*** Opening Task material ***

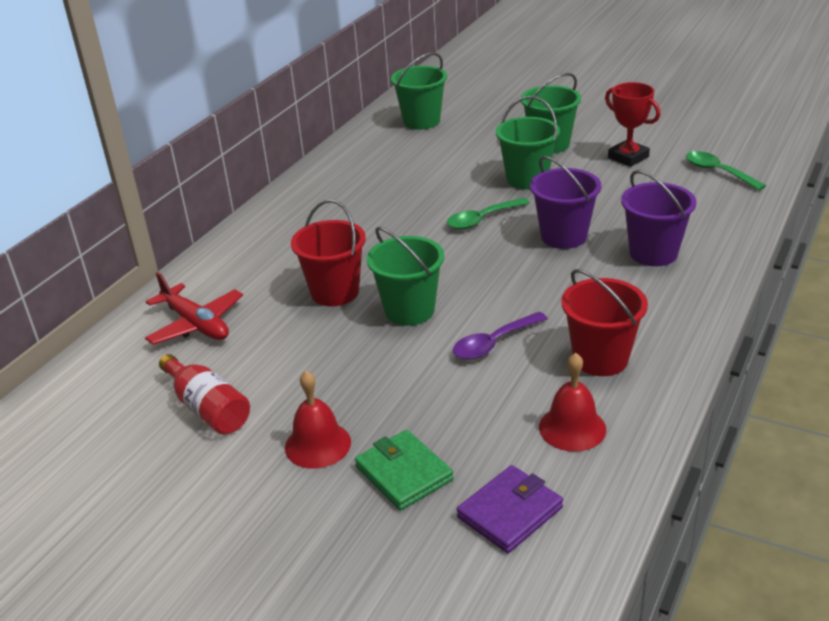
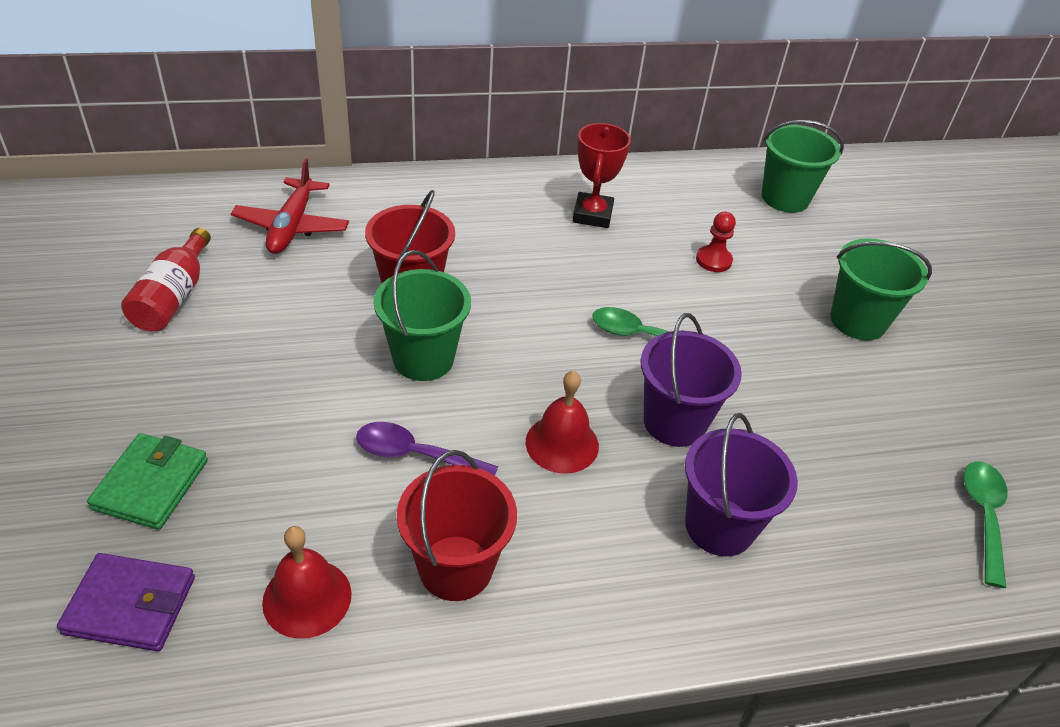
camera: 45 degrees right, 10 degrees up
(317, 444) = (162, 397): red bell -> red bell (562, 443)
(446, 168) = (713, 260): none -> red pawn
(527, 179) = (762, 335): green bucket -> none
(628, 157) = (912, 406): red trophy -> red trophy (592, 215)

*** Closing Task material ***

● **Task to complete**: Select every line of the records holding the string "none".

● **Answer to this exercise**:
(446, 168) = (713, 260): none -> red pawn
(527, 179) = (762, 335): green bucket -> none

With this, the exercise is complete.